Start of Input material

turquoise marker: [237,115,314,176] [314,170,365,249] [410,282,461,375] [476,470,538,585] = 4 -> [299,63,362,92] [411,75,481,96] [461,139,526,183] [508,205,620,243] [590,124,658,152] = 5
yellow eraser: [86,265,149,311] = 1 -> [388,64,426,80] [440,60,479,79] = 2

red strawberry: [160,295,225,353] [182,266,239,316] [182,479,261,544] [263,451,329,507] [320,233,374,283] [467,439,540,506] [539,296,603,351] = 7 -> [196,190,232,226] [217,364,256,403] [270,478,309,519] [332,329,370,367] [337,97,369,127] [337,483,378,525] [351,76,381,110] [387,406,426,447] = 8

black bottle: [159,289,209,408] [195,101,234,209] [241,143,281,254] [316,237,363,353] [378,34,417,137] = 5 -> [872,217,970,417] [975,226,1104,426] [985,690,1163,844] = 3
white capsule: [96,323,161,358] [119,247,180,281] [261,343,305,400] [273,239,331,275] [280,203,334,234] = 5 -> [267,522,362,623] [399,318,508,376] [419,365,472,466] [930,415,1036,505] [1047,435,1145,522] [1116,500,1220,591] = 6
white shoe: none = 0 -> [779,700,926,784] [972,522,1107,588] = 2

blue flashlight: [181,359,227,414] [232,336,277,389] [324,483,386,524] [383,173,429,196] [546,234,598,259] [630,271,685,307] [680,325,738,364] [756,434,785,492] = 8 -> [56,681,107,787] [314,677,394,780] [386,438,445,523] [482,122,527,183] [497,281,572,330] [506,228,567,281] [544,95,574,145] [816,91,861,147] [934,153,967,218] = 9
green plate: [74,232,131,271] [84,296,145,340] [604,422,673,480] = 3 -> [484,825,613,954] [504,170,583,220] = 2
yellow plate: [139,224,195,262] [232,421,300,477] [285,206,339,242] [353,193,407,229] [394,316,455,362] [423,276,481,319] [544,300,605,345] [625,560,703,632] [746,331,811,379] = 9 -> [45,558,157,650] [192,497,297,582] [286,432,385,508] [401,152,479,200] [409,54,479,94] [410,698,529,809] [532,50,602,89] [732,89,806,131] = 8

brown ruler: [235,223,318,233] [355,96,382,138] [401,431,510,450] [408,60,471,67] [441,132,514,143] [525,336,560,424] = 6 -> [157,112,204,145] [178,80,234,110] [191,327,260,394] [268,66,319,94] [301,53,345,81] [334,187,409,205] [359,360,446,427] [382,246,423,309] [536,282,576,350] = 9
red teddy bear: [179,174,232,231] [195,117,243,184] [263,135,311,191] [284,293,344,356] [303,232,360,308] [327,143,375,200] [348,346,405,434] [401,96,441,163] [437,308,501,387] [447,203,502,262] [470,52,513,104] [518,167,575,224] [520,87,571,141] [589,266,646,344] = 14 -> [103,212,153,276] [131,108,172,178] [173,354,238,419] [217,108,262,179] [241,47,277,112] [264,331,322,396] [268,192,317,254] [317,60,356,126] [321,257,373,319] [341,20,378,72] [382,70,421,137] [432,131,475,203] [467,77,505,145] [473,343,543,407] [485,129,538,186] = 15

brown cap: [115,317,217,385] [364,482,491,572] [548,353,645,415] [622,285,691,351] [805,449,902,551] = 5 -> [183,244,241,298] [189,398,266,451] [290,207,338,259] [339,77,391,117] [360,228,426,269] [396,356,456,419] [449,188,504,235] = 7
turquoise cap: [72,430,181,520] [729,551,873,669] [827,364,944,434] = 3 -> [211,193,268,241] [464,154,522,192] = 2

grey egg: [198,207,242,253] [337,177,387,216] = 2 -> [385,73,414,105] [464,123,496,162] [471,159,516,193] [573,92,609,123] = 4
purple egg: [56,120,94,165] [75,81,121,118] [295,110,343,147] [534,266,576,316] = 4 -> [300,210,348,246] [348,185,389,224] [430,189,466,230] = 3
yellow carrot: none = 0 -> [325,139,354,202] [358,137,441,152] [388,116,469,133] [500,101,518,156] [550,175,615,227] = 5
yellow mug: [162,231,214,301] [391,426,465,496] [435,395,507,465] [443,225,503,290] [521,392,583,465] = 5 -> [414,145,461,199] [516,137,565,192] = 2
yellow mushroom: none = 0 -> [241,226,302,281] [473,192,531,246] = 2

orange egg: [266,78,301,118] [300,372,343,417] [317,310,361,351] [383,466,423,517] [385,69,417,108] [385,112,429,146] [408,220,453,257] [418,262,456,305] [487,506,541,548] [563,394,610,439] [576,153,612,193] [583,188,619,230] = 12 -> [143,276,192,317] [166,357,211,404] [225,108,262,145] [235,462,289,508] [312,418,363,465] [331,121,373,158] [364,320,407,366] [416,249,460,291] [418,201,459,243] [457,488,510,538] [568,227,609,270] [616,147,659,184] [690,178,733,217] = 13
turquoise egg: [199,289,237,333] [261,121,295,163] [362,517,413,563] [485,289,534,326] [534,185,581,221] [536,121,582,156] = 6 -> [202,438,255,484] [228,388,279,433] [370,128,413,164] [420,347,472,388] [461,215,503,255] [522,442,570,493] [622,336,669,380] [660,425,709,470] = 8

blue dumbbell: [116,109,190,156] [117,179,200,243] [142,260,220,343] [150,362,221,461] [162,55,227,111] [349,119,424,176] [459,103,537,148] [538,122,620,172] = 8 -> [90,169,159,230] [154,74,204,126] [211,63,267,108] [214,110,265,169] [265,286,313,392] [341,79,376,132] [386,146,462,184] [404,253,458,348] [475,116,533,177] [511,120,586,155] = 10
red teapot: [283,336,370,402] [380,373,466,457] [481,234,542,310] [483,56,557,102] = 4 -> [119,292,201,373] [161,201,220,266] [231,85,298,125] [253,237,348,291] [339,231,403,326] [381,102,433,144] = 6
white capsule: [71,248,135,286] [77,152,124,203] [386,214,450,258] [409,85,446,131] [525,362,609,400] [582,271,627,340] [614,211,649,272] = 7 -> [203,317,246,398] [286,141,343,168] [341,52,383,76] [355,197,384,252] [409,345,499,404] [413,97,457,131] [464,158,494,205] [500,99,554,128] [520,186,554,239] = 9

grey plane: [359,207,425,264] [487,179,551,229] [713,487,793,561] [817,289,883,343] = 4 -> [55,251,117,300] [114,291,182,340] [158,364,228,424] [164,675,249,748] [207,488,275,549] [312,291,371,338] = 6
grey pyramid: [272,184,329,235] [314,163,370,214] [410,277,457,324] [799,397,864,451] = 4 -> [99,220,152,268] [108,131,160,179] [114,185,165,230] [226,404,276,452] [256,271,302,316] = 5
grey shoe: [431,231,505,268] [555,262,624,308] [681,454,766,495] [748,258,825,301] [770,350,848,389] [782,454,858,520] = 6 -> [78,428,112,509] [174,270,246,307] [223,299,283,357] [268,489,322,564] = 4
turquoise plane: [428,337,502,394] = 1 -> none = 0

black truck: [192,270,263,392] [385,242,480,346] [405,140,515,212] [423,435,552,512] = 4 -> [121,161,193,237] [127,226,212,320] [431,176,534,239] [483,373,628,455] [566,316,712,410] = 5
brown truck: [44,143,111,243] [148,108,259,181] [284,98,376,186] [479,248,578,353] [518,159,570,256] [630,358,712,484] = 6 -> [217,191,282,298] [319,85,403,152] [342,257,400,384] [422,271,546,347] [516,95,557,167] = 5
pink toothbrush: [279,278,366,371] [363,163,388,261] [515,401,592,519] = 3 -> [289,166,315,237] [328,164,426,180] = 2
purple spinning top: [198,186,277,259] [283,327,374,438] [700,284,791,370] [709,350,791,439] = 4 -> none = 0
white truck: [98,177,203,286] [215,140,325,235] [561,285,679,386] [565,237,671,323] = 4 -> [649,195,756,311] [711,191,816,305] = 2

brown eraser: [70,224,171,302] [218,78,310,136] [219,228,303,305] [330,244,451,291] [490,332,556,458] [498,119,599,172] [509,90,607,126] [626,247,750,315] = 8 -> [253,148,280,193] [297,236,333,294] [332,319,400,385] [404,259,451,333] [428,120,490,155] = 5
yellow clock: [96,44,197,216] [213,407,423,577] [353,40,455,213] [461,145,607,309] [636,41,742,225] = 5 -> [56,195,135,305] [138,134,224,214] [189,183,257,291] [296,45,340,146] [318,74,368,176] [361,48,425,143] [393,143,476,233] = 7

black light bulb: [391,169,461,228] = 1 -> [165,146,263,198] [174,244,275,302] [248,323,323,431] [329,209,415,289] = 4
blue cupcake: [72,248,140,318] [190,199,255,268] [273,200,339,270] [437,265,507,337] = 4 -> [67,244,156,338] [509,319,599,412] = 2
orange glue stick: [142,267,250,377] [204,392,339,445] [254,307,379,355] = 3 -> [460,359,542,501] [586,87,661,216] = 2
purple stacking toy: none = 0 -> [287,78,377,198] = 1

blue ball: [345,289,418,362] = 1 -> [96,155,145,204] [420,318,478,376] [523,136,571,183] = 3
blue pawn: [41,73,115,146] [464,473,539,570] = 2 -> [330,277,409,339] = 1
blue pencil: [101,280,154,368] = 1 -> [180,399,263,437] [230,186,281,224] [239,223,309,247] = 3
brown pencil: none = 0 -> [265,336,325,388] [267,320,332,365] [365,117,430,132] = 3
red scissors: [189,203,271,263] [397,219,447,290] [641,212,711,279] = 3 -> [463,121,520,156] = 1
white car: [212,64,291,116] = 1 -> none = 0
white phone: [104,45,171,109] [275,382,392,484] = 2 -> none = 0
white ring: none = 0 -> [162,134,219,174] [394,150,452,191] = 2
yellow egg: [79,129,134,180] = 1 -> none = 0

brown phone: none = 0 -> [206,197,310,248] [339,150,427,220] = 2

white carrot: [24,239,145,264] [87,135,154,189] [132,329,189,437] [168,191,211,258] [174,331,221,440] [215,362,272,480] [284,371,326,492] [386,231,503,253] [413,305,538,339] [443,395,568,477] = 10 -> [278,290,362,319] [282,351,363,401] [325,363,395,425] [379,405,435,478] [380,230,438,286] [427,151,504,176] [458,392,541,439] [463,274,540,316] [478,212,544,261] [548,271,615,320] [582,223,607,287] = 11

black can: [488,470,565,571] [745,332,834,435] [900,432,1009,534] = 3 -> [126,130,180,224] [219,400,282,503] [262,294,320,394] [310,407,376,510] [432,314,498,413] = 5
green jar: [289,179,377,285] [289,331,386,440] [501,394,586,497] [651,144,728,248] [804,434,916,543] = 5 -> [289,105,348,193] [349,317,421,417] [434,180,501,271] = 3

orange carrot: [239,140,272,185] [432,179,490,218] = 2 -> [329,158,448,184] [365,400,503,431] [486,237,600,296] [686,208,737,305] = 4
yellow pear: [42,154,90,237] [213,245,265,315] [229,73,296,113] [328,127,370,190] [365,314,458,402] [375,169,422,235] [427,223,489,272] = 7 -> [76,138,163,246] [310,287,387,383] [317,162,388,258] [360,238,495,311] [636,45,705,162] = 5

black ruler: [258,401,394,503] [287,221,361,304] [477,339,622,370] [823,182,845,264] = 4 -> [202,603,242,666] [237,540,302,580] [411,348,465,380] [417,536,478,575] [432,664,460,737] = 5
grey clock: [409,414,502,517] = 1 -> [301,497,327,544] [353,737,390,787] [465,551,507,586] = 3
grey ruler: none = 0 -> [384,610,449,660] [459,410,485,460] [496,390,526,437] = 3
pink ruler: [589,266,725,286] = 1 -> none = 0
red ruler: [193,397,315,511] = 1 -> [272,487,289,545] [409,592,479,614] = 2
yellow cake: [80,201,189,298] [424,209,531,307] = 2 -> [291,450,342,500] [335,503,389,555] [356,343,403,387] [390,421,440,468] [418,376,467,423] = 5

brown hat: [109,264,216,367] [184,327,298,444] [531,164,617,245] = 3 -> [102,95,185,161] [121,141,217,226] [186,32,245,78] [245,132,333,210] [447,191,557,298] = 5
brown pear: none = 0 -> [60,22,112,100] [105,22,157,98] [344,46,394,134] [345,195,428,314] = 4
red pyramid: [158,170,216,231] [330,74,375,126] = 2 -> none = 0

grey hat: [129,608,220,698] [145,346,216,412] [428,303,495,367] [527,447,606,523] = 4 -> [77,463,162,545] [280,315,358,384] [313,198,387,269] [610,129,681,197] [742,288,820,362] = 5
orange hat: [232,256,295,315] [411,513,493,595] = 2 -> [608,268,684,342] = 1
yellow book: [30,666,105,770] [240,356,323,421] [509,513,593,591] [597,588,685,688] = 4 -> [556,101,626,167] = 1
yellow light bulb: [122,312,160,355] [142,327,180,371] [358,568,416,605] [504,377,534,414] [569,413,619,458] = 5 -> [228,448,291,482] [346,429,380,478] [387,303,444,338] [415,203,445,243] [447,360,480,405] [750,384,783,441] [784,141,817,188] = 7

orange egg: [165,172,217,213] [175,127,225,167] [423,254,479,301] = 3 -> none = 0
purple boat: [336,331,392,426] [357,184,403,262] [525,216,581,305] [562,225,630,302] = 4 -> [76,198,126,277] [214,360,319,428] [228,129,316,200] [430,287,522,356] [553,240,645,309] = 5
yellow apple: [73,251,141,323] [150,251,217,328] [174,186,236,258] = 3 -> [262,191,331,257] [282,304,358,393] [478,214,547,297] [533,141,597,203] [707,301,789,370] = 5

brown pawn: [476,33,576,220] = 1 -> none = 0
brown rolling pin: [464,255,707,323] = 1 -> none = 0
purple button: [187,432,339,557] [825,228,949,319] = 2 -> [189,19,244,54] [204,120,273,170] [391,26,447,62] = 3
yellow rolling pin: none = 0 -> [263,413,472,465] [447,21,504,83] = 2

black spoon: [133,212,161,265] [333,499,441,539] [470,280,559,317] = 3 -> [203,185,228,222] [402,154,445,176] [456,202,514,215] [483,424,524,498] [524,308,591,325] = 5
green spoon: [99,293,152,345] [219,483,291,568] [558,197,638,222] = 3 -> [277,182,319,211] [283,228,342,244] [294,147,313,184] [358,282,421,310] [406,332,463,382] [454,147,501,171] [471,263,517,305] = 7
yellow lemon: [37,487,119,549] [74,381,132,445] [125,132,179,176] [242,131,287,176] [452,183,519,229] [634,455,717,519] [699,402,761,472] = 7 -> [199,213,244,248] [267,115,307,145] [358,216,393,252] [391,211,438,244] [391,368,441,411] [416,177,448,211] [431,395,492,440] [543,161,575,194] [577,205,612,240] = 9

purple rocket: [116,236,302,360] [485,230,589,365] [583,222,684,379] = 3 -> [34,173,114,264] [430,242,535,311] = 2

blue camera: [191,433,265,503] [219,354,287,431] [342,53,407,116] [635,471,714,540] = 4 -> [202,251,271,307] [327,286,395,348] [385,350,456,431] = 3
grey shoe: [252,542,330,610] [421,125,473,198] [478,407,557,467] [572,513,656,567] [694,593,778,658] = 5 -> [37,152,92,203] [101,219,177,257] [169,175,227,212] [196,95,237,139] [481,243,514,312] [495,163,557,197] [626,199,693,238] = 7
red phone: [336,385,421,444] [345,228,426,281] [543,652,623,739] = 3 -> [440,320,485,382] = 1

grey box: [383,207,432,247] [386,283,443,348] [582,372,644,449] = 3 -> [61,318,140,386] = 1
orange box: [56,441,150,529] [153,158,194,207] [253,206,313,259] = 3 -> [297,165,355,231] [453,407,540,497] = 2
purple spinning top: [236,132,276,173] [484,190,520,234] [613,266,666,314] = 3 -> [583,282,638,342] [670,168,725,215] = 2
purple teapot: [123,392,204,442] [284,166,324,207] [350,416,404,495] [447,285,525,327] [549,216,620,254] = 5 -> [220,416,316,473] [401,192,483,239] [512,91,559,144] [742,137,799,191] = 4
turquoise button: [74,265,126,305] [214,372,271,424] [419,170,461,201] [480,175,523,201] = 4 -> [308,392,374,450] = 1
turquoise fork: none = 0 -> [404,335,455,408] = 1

End of Input material

Above are the records; print exactly the lines from the line with "orange egg: [266,78,301,118]" to the line with "white capsule: [71,248,135,286]", including both, and nothing else.

Solution below =
orange egg: [266,78,301,118] [300,372,343,417] [317,310,361,351] [383,466,423,517] [385,69,417,108] [385,112,429,146] [408,220,453,257] [418,262,456,305] [487,506,541,548] [563,394,610,439] [576,153,612,193] [583,188,619,230] = 12 -> [143,276,192,317] [166,357,211,404] [225,108,262,145] [235,462,289,508] [312,418,363,465] [331,121,373,158] [364,320,407,366] [416,249,460,291] [418,201,459,243] [457,488,510,538] [568,227,609,270] [616,147,659,184] [690,178,733,217] = 13
turquoise egg: [199,289,237,333] [261,121,295,163] [362,517,413,563] [485,289,534,326] [534,185,581,221] [536,121,582,156] = 6 -> [202,438,255,484] [228,388,279,433] [370,128,413,164] [420,347,472,388] [461,215,503,255] [522,442,570,493] [622,336,669,380] [660,425,709,470] = 8

blue dumbbell: [116,109,190,156] [117,179,200,243] [142,260,220,343] [150,362,221,461] [162,55,227,111] [349,119,424,176] [459,103,537,148] [538,122,620,172] = 8 -> [90,169,159,230] [154,74,204,126] [211,63,267,108] [214,110,265,169] [265,286,313,392] [341,79,376,132] [386,146,462,184] [404,253,458,348] [475,116,533,177] [511,120,586,155] = 10
red teapot: [283,336,370,402] [380,373,466,457] [481,234,542,310] [483,56,557,102] = 4 -> [119,292,201,373] [161,201,220,266] [231,85,298,125] [253,237,348,291] [339,231,403,326] [381,102,433,144] = 6
white capsule: [71,248,135,286] [77,152,124,203] [386,214,450,258] [409,85,446,131] [525,362,609,400] [582,271,627,340] [614,211,649,272] = 7 -> [203,317,246,398] [286,141,343,168] [341,52,383,76] [355,197,384,252] [409,345,499,404] [413,97,457,131] [464,158,494,205] [500,99,554,128] [520,186,554,239] = 9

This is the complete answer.